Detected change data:
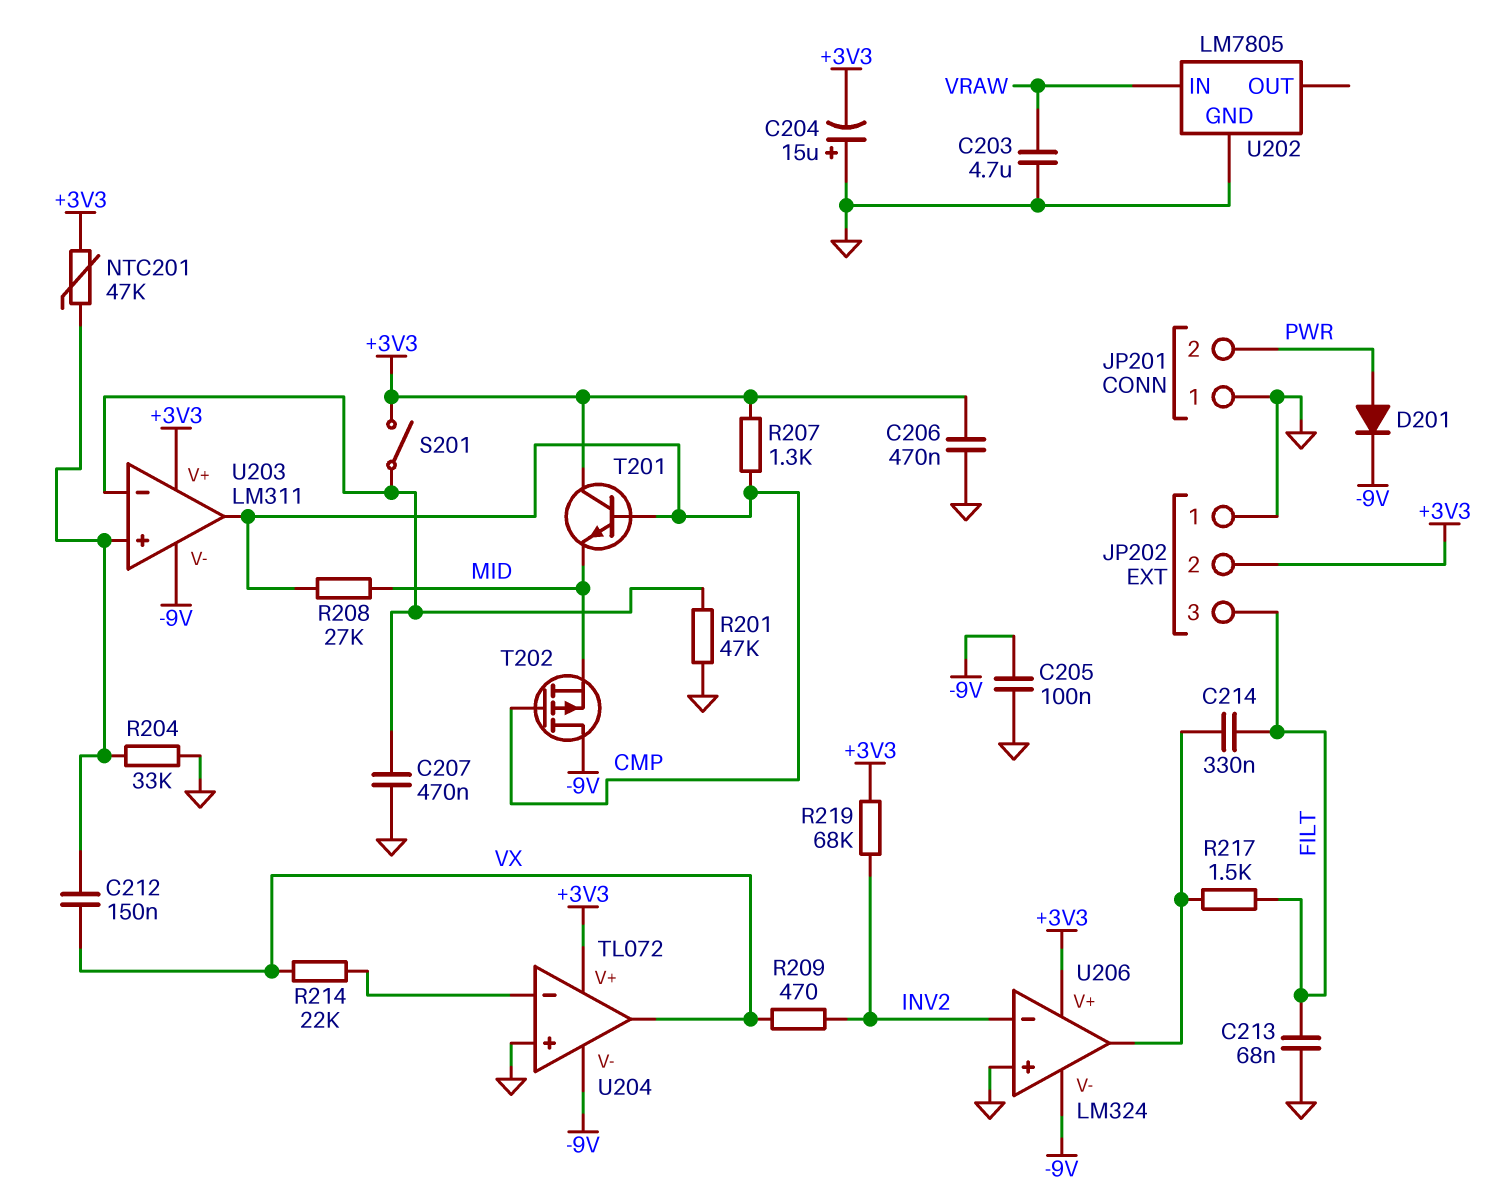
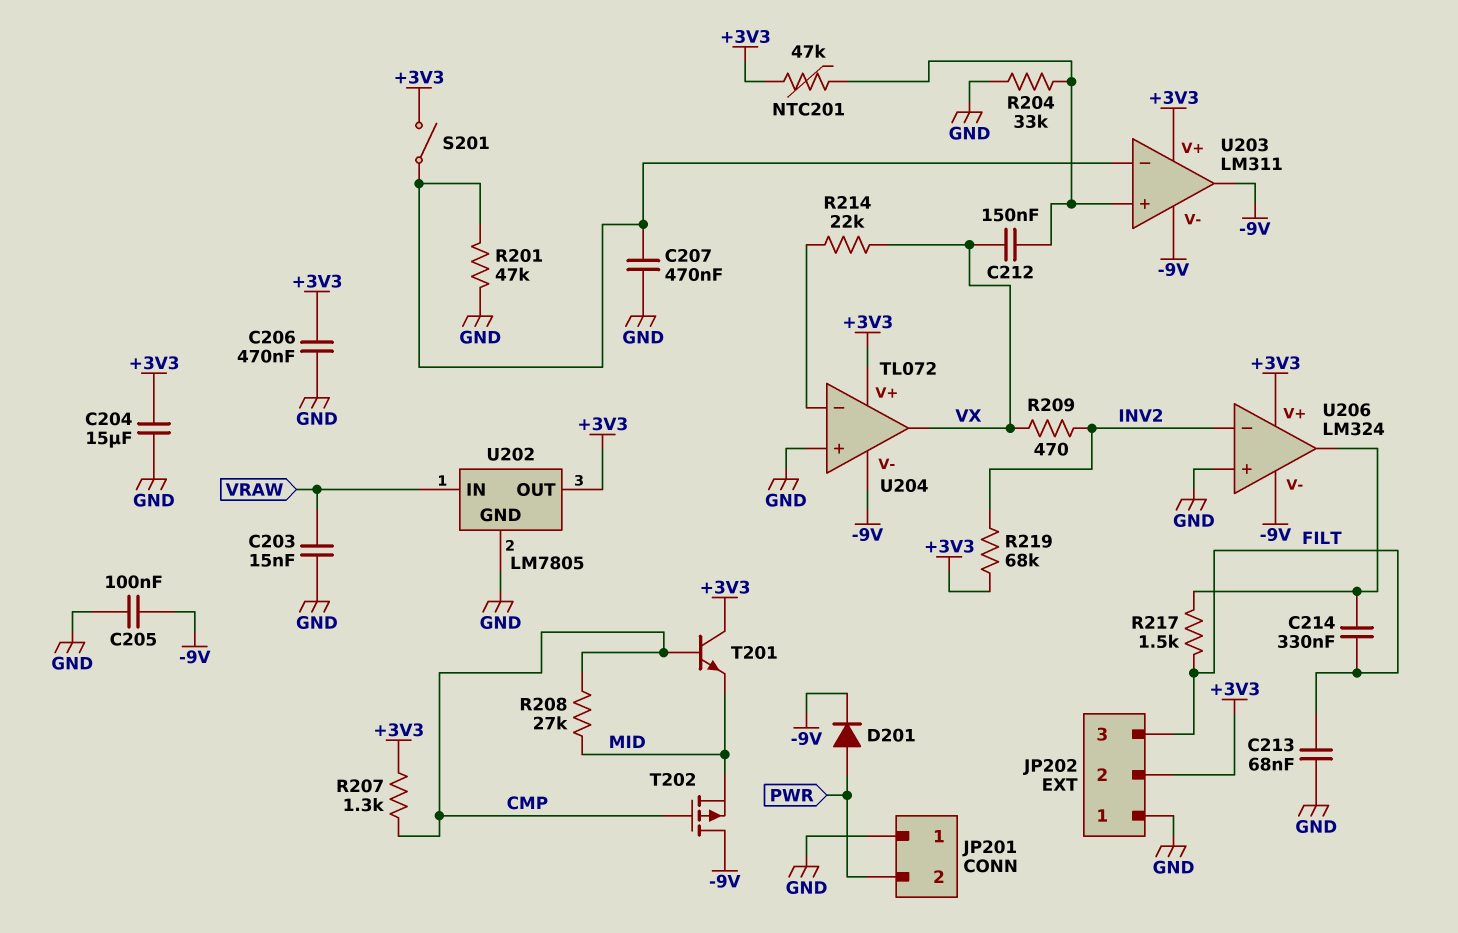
C203: 4.7uF (GND, VRAW) -> 15nF (GND, VRAW)
C204: 15uF (plus GND, minus +3V3) -> 15uF (+3V3, GND)
U202 pin OUT: none -> +3V3
U203 pin out: CMP -> -9V

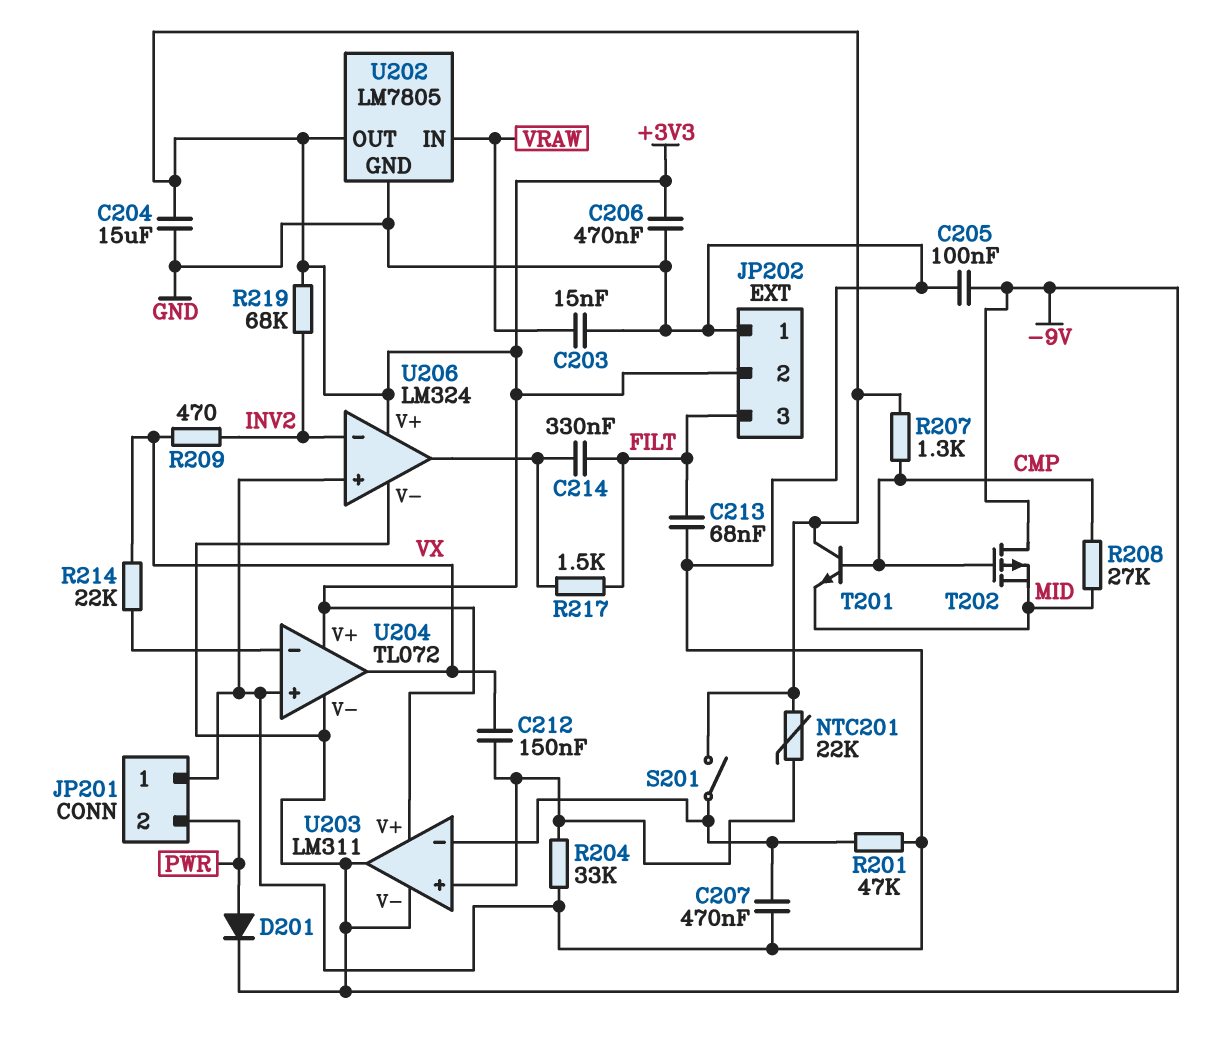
NTC201: 47k (+3V3, U203/in+) -> 22k (+3V3, U203/in+)

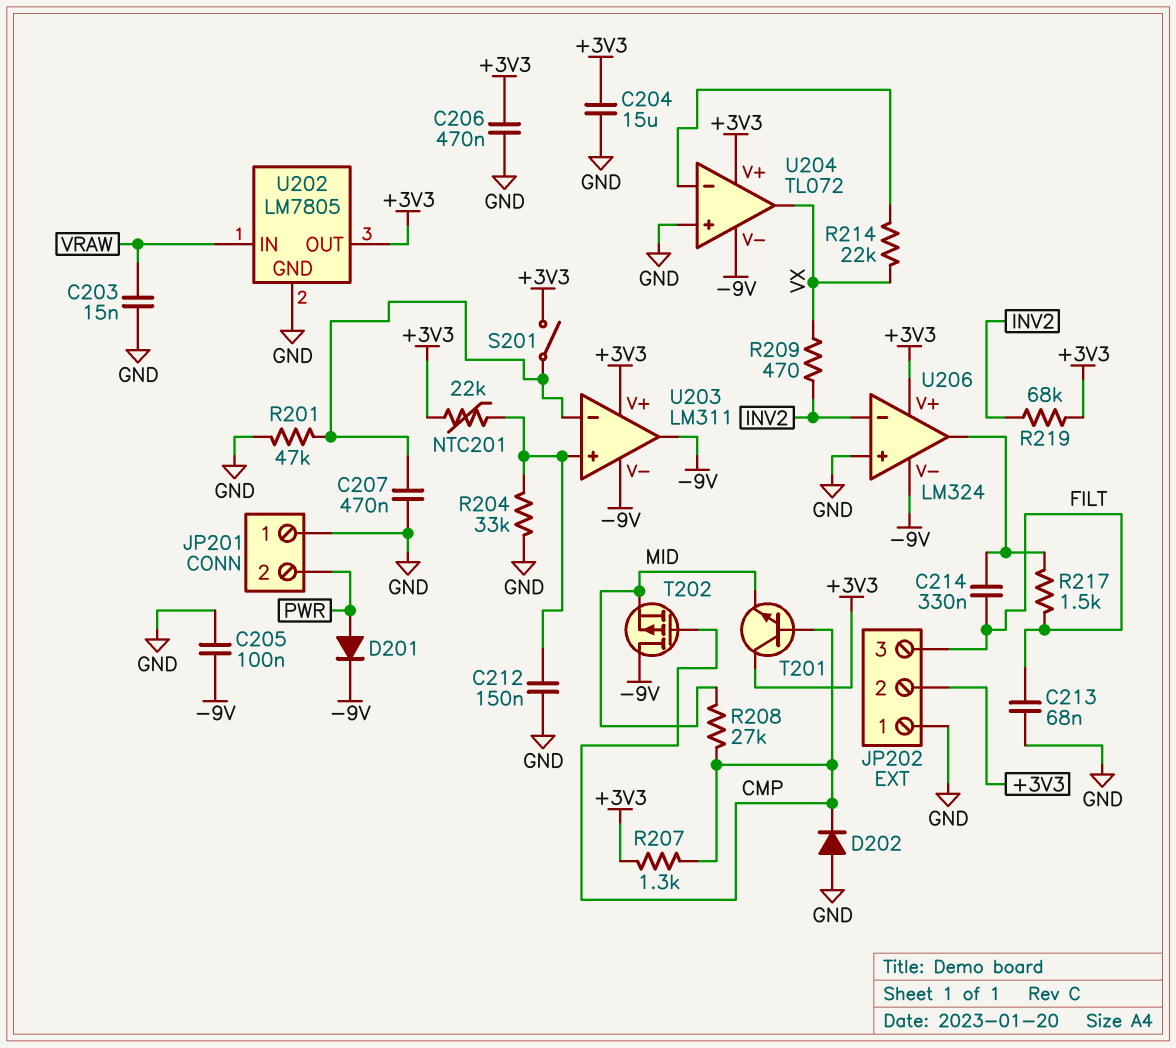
C212: 150nF (U203/in+, VX) -> 150nF (GND, U203/in+)
D202: none -> diode (A GND, K CMP)

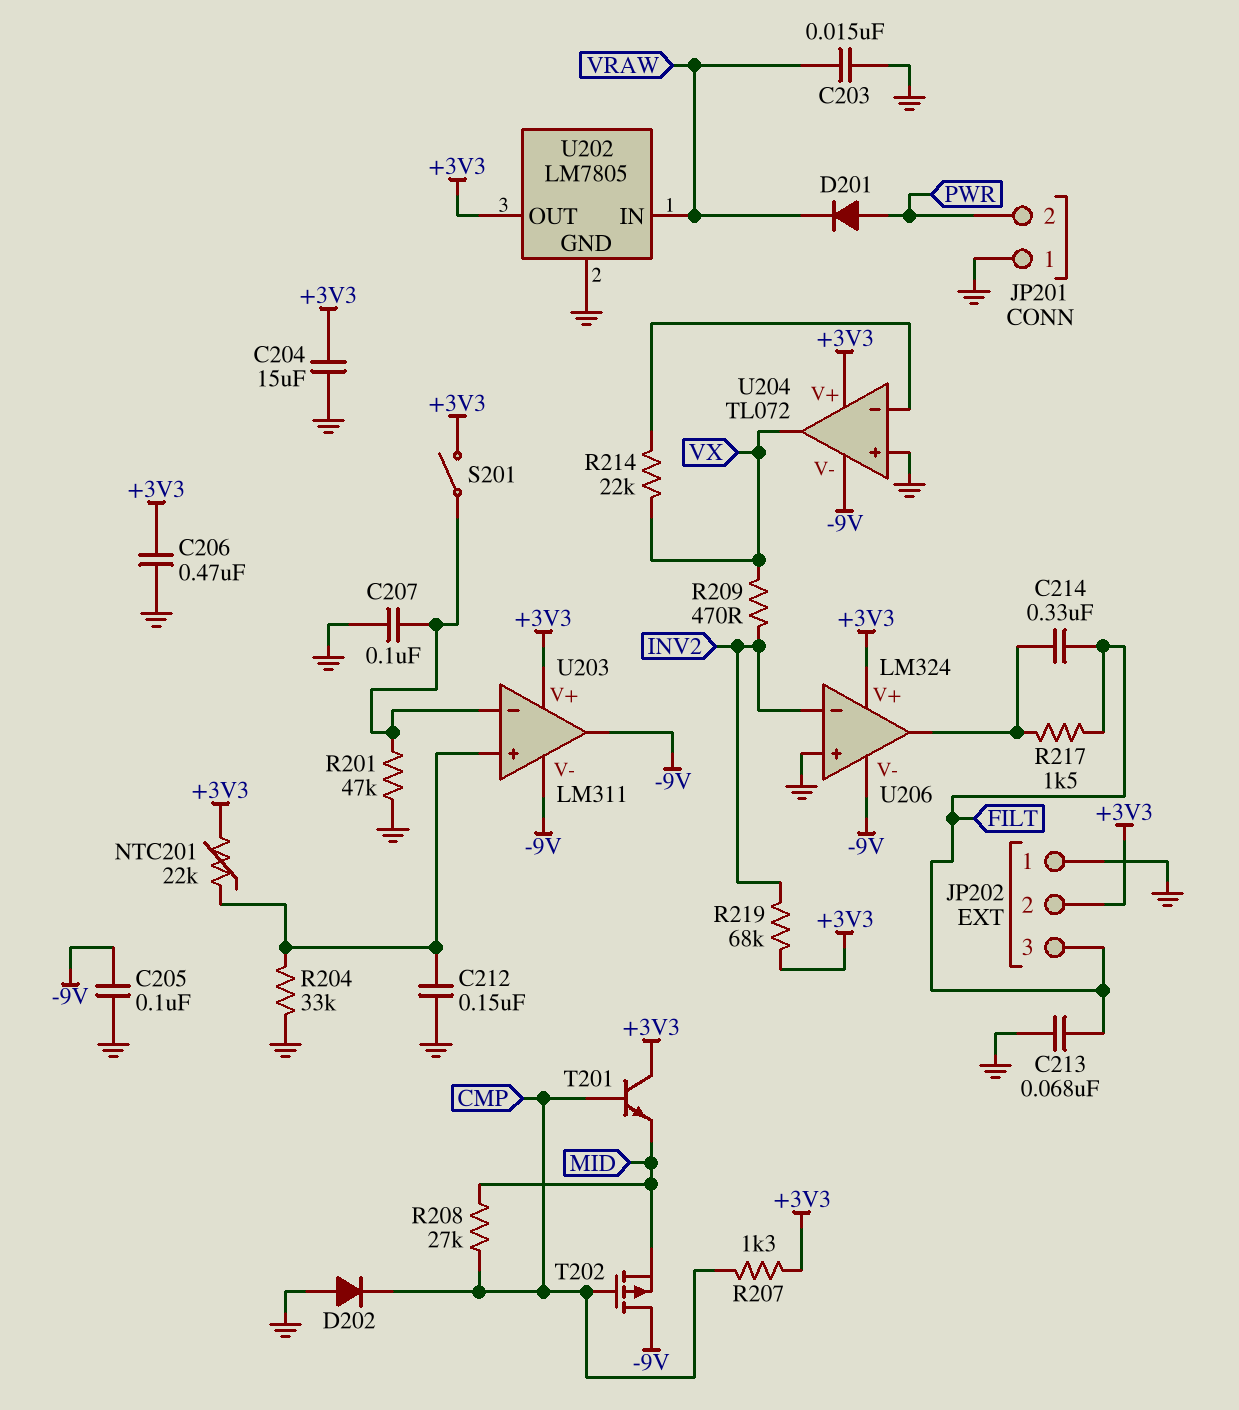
C207: 470nF (GND, U203/in-) -> 100nF (GND, U203/in-)
D201: diode (A PWR, K -9V) -> diode (A PWR, K VRAW)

(TASK ITEM):
Each line above gets copied exactly; leave the pictures out.

(EXERCISE OUTPUT):
C203: 4.7uF (GND, VRAW) -> 15nF (GND, VRAW)
C204: 15uF (plus GND, minus +3V3) -> 15uF (+3V3, GND)
U202 pin OUT: none -> +3V3
U203 pin out: CMP -> -9V

NTC201: 47k (+3V3, U203/in+) -> 22k (+3V3, U203/in+)

C212: 150nF (U203/in+, VX) -> 150nF (GND, U203/in+)
D202: none -> diode (A GND, K CMP)

C207: 470nF (GND, U203/in-) -> 100nF (GND, U203/in-)
D201: diode (A PWR, K -9V) -> diode (A PWR, K VRAW)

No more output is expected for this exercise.